▸ Task item
Across all lines of the entries, tally those with the word "sprinkling" in them. The reply is the tally, by itself.

▸ Supplied material
::::

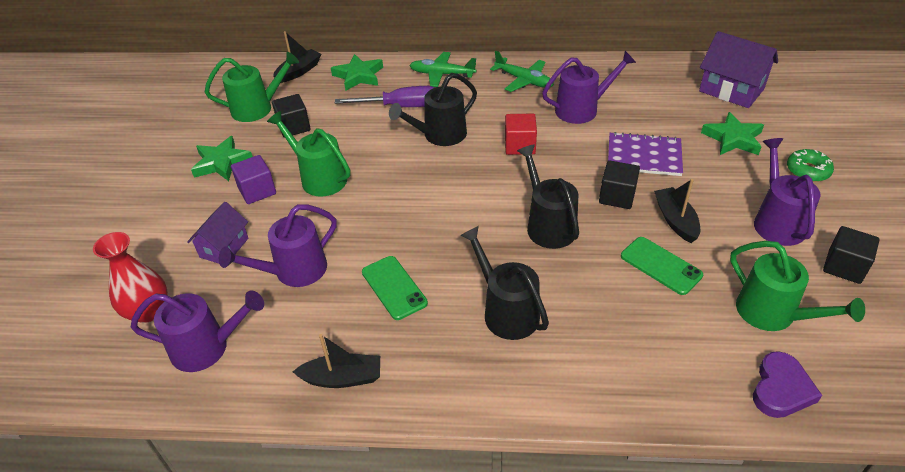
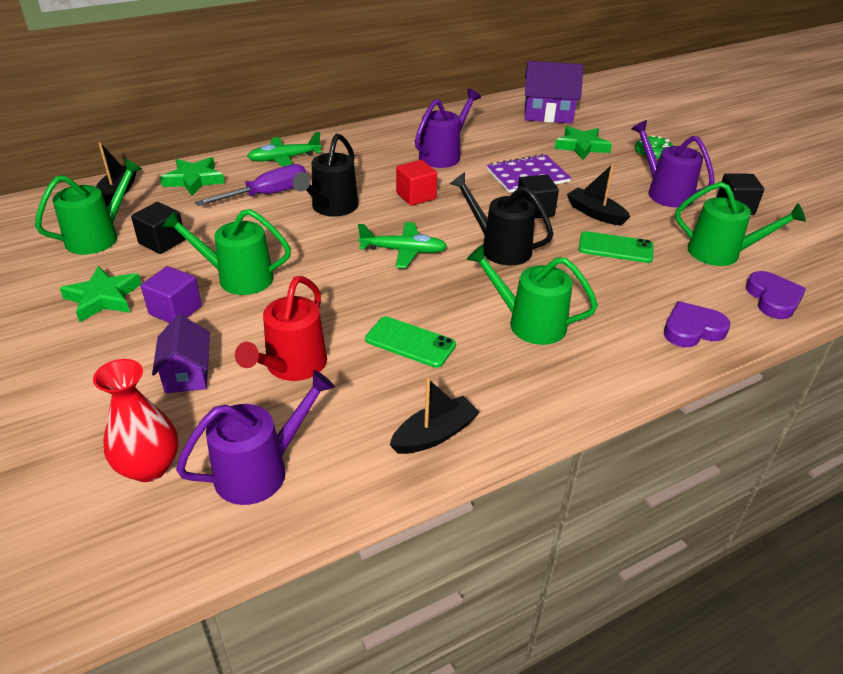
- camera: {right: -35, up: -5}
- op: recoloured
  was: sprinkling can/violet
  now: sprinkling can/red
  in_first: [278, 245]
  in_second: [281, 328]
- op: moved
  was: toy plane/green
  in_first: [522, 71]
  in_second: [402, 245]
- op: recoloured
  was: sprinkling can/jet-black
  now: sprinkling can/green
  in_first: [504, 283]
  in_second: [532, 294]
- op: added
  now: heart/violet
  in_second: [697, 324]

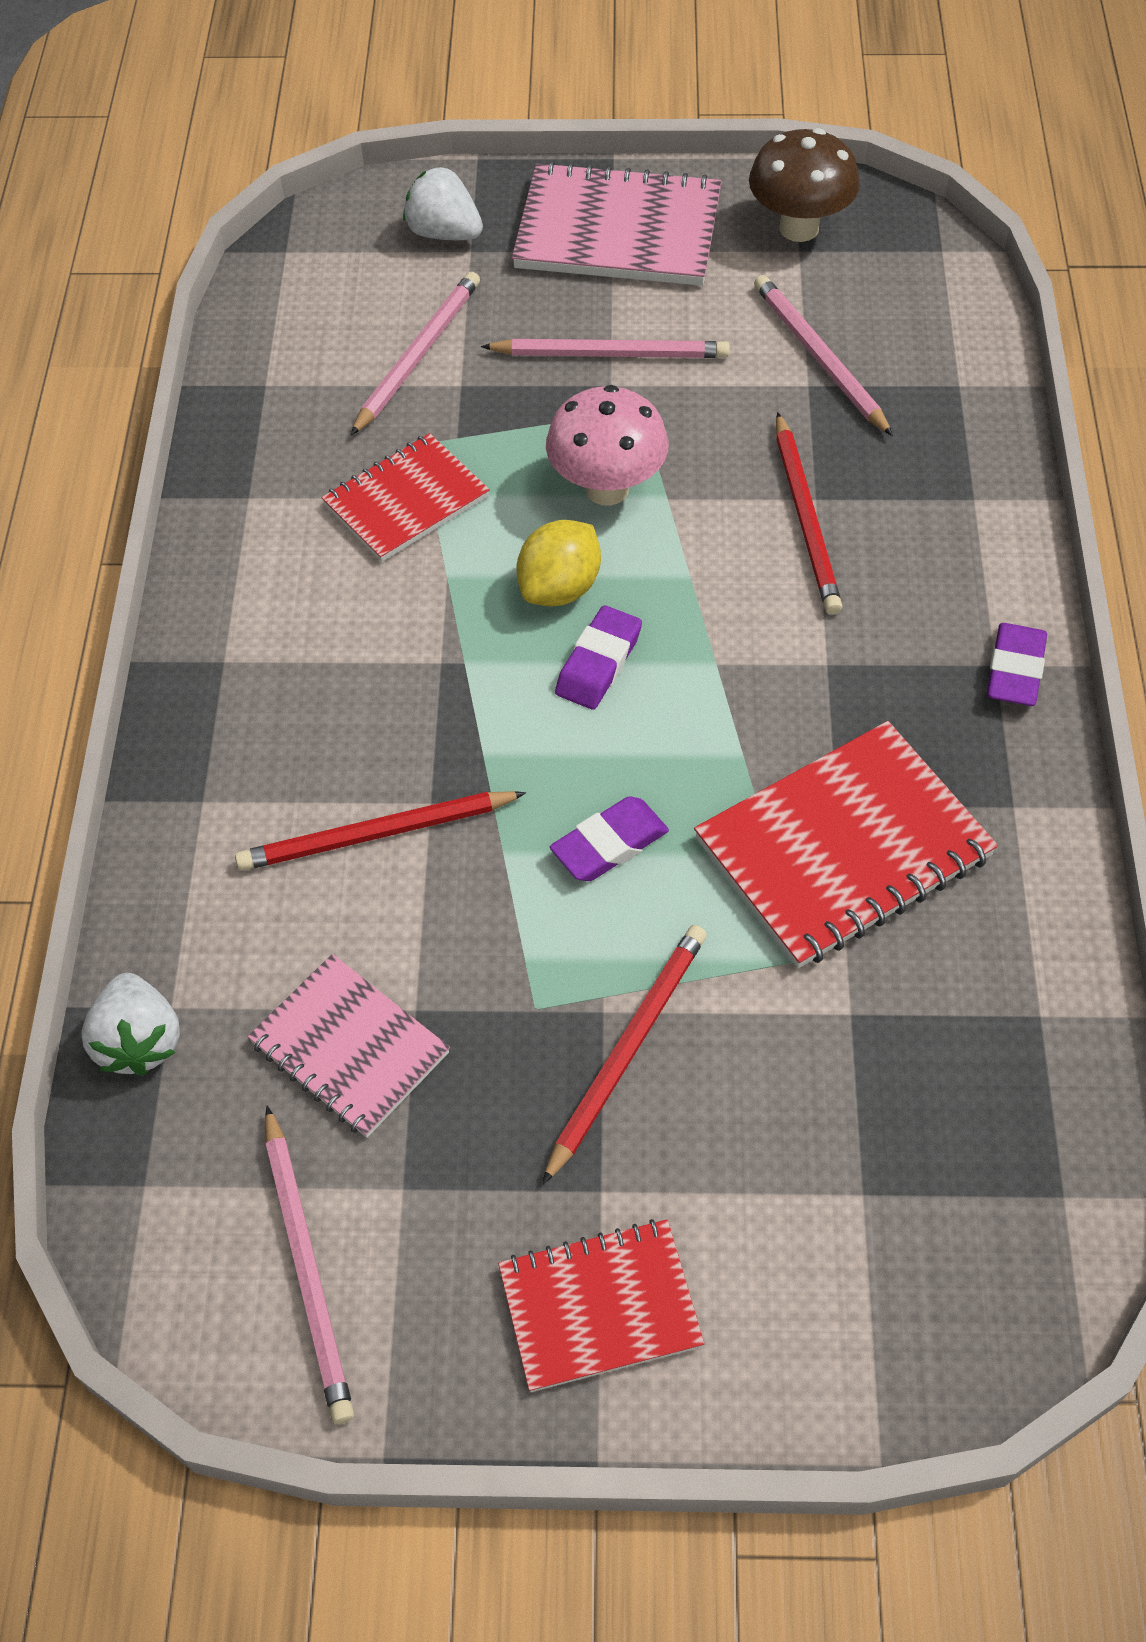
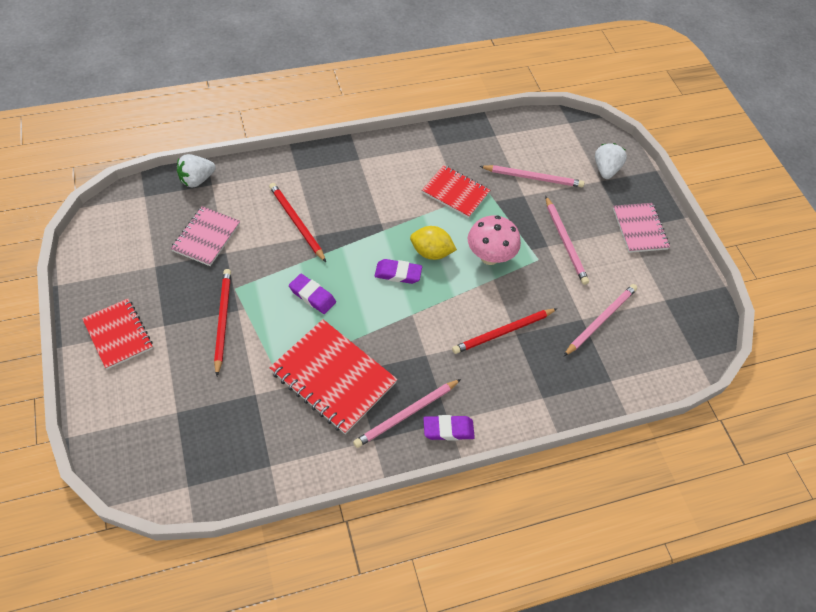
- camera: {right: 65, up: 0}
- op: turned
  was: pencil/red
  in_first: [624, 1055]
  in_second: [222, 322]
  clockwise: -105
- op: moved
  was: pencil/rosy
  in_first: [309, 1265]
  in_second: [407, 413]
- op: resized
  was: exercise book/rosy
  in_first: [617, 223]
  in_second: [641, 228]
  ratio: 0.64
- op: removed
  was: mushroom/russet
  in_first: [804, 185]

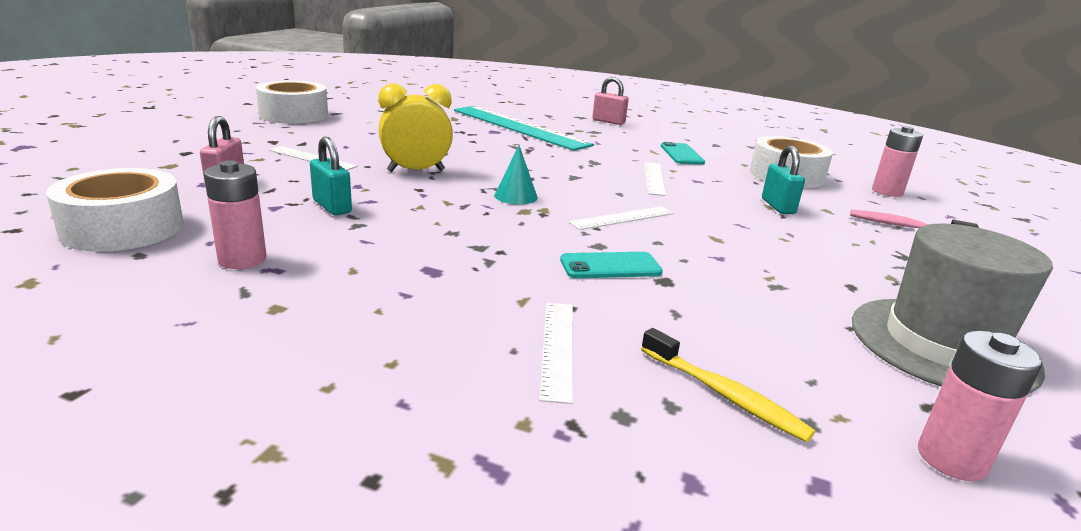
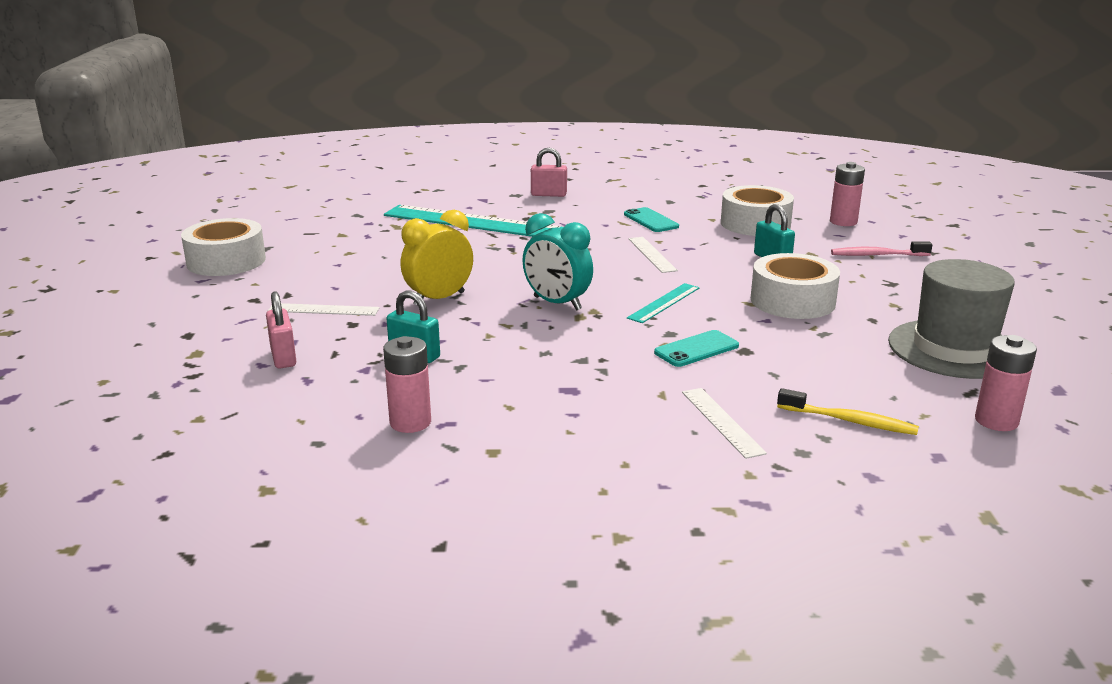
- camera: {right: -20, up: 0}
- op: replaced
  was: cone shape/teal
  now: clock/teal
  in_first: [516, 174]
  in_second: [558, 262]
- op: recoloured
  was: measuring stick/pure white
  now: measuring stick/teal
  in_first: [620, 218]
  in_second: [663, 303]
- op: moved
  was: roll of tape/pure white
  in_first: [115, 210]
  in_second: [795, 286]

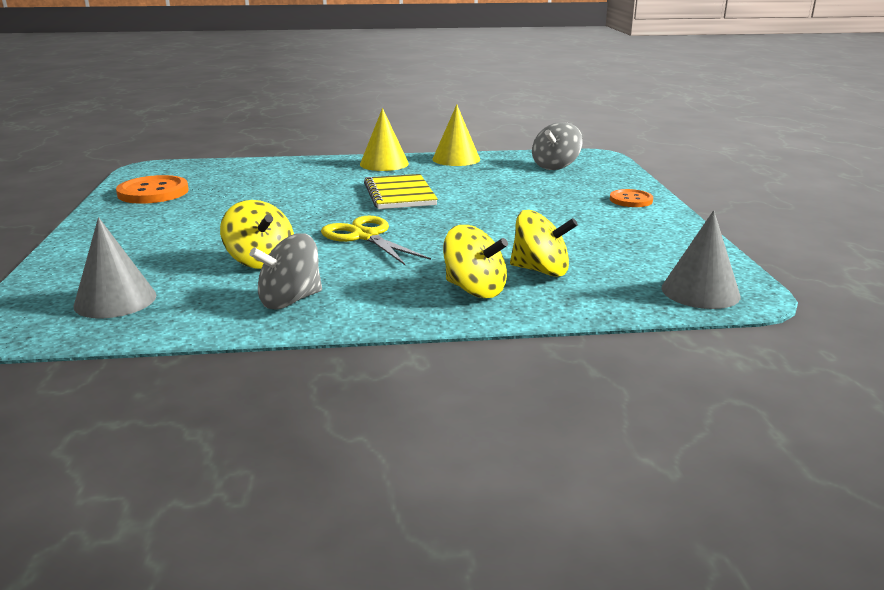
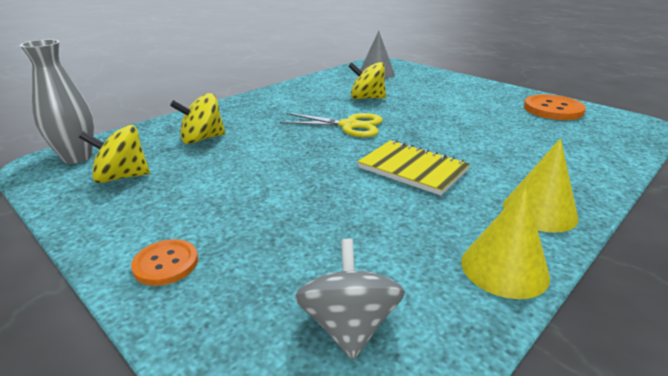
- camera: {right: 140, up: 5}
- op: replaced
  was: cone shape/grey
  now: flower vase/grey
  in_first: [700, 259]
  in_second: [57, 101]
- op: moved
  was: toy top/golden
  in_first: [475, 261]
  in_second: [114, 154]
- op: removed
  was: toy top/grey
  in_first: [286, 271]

::::

▸ Output
4